> **WHAT IS REQUIRED**:
Report how many lines in the material below contain the string "fountain", with case counting, and give only that number.

> **Data items**:
+ + + +
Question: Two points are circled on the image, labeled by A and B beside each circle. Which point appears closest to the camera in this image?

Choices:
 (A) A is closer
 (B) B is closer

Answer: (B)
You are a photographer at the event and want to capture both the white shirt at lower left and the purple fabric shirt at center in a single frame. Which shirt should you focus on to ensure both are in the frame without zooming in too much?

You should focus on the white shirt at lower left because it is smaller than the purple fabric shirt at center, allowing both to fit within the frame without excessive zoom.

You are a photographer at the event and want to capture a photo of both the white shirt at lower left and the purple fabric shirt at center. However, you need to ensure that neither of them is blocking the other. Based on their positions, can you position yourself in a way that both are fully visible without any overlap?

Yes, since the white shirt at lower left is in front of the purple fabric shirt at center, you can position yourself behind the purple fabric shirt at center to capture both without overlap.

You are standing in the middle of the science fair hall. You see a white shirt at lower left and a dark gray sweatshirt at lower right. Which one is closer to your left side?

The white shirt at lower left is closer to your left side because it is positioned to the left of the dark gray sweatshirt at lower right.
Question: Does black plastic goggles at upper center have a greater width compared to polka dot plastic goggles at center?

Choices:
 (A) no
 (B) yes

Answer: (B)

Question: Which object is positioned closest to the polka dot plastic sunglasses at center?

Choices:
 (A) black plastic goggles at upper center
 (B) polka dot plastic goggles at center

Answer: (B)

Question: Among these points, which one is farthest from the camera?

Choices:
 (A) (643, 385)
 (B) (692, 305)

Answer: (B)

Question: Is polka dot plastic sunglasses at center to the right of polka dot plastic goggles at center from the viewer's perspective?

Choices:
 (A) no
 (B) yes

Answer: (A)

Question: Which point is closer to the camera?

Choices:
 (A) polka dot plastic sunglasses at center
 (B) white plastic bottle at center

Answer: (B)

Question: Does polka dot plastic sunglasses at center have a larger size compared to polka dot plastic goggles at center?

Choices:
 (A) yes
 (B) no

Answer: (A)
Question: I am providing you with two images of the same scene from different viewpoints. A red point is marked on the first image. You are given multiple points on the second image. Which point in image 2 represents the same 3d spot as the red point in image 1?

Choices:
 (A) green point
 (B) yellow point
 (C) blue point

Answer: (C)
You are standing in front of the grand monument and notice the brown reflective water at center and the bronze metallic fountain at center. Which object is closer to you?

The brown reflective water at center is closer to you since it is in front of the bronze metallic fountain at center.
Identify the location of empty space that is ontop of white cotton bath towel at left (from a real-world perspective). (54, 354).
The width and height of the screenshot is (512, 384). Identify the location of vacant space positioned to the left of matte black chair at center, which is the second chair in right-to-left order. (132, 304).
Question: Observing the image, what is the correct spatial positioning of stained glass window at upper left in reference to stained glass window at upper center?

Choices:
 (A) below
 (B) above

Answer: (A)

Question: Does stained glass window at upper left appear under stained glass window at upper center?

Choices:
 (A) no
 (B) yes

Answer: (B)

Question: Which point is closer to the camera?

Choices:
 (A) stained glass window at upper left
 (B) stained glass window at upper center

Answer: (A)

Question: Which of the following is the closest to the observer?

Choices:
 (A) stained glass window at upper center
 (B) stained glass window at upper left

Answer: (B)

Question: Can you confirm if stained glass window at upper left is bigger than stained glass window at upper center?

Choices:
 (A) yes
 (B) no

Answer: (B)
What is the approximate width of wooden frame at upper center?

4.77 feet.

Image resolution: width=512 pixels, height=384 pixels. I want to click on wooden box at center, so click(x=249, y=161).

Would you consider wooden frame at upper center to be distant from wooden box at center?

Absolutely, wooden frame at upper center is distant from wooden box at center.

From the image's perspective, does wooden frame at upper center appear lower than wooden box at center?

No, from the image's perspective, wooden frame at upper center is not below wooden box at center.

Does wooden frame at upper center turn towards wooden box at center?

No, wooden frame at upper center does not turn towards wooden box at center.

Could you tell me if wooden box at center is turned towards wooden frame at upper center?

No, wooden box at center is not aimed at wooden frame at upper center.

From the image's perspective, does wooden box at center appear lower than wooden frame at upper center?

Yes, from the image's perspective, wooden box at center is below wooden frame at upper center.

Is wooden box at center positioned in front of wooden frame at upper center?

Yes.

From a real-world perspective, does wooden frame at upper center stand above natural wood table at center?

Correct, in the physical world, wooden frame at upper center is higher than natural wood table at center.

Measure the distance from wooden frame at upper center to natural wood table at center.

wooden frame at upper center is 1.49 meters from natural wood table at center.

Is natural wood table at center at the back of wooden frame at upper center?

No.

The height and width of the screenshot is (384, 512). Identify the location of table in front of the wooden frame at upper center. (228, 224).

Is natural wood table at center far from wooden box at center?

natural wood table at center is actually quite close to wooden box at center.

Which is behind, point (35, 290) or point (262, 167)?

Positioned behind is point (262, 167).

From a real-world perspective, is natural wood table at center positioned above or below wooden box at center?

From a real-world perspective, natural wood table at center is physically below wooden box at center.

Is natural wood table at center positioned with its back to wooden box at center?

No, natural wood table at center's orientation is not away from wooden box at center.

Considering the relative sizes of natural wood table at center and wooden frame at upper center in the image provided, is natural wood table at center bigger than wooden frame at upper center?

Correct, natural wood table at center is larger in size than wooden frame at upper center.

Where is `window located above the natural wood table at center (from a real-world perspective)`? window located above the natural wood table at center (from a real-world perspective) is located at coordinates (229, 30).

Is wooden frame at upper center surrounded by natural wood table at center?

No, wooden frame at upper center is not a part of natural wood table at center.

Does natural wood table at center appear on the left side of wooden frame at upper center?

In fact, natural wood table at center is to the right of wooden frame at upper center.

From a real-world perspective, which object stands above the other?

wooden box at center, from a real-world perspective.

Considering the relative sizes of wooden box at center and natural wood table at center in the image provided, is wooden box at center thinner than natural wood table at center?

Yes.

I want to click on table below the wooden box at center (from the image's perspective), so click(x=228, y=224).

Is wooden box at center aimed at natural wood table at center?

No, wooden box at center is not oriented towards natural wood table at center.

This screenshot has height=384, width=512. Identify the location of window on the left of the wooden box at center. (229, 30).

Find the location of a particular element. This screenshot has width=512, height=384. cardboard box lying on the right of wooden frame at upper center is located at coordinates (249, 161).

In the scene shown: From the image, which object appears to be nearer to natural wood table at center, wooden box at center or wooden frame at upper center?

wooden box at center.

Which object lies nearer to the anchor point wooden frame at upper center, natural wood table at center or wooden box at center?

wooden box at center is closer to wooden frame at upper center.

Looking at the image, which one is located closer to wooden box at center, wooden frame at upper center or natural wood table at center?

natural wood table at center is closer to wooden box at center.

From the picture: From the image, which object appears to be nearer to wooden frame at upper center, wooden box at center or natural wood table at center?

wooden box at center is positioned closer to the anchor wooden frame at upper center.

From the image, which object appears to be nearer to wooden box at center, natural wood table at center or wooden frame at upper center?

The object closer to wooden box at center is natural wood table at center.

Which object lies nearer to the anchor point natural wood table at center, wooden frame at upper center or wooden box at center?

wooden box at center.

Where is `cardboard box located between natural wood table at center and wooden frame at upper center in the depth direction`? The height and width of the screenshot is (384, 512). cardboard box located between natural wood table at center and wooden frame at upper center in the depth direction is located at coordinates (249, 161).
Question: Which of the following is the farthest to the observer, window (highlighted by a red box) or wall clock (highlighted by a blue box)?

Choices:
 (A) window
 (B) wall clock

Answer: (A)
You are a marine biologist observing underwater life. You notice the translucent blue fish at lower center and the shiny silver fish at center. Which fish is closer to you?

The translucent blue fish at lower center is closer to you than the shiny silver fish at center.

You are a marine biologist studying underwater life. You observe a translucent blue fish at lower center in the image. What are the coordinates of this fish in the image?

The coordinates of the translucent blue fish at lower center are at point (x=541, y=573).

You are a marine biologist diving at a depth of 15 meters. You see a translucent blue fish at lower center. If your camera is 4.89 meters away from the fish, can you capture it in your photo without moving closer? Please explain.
+ + + +
> **REPLY TO THE EXERCISE**:
2